### Task material:
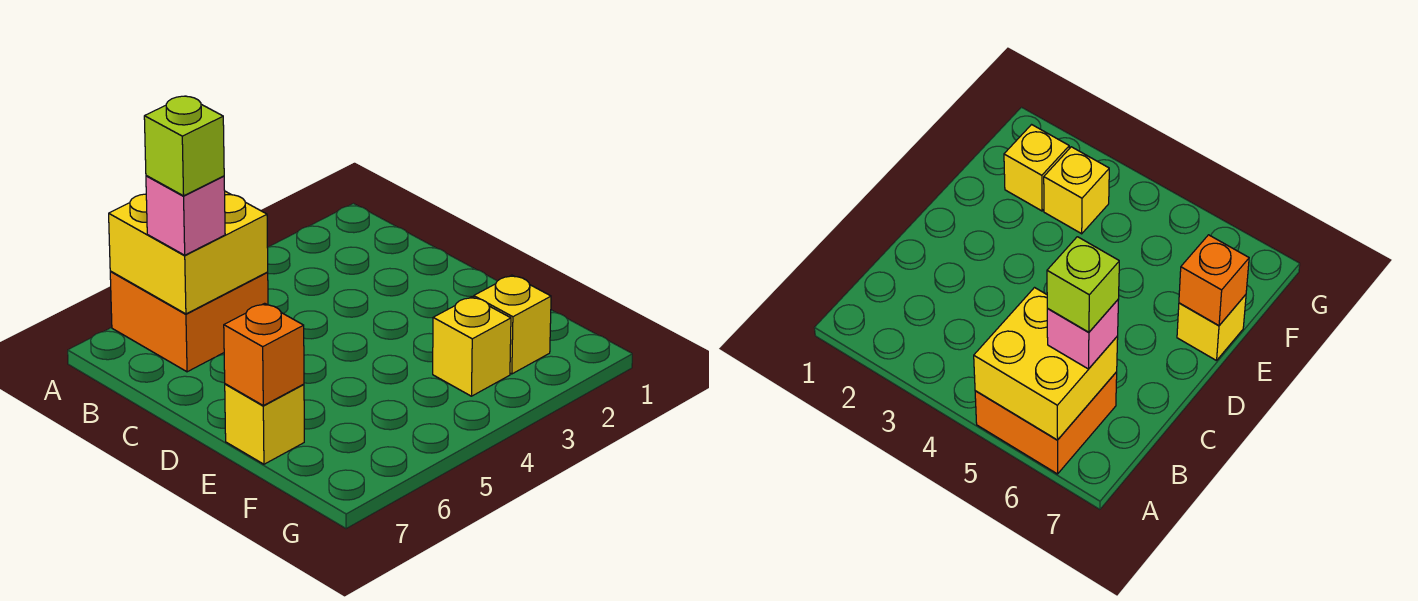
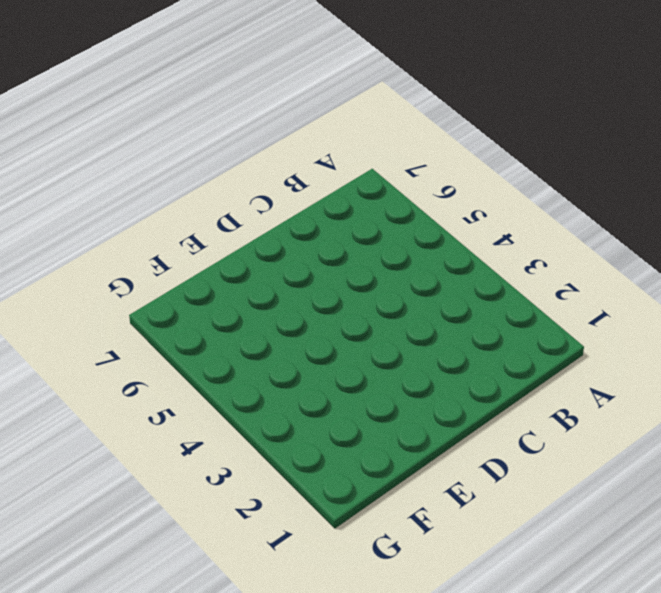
none -> orange brick A5:B6 level 1
none -> yellow brick E7 level 1

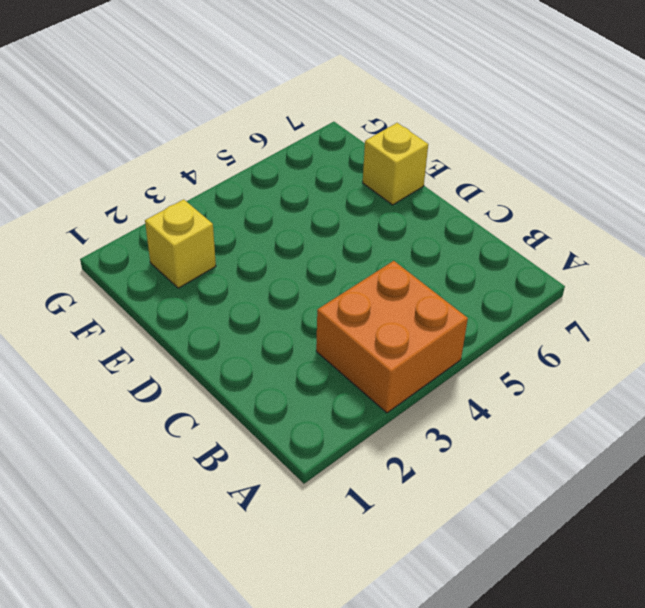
orange brick A3:B4 level 1 -> orange brick A5:B6 level 1
none -> yellow brick F3 level 1
none -> yellow brick A5:B6 level 2

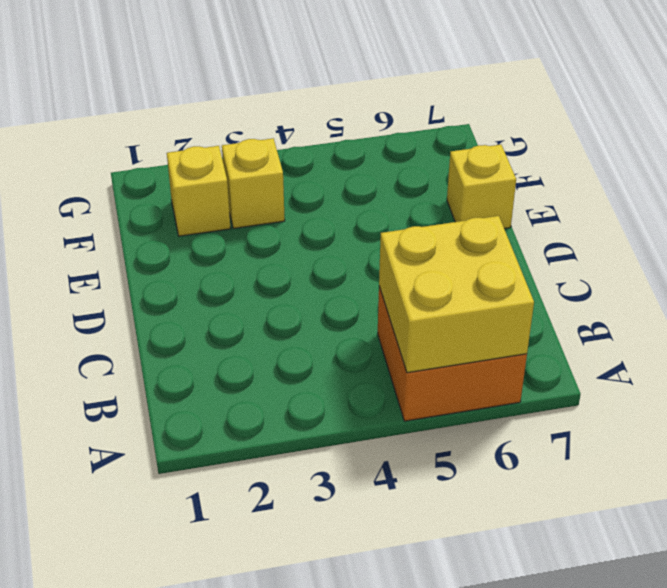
none -> orange brick E7 level 2
none -> pink brick B6 level 3

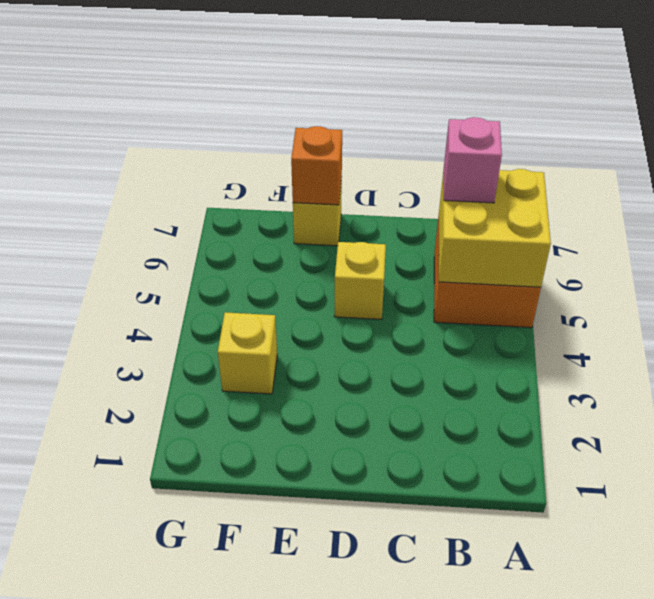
yellow brick D5 level 1 -> yellow brick F2 level 1
none -> lime brick B6 level 4

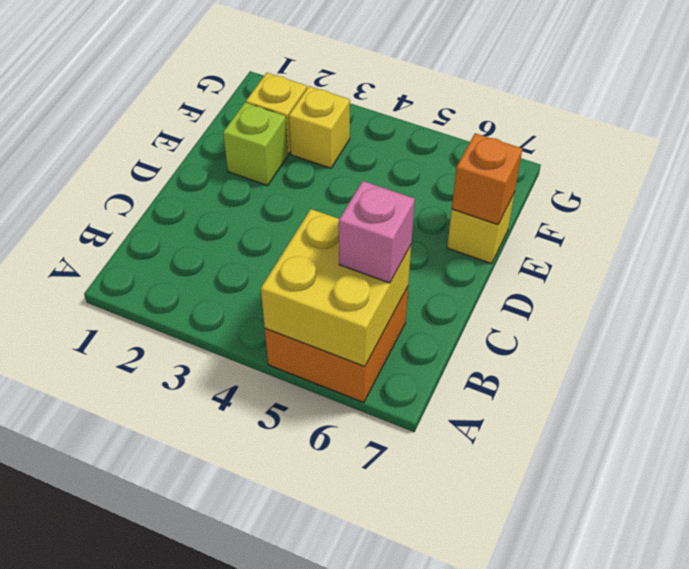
lime brick E2 level 1 -> lime brick B6 level 4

### Task:
The range to transcribe runs from the line holding "none -> yellow brick E7 level 1" through the final line of the data above; copy it exactly and exclude the pictures.

### Solved exercise:
none -> yellow brick E7 level 1

orange brick A3:B4 level 1 -> orange brick A5:B6 level 1
none -> yellow brick F3 level 1
none -> yellow brick A5:B6 level 2

none -> orange brick E7 level 2
none -> pink brick B6 level 3

yellow brick D5 level 1 -> yellow brick F2 level 1
none -> lime brick B6 level 4

lime brick E2 level 1 -> lime brick B6 level 4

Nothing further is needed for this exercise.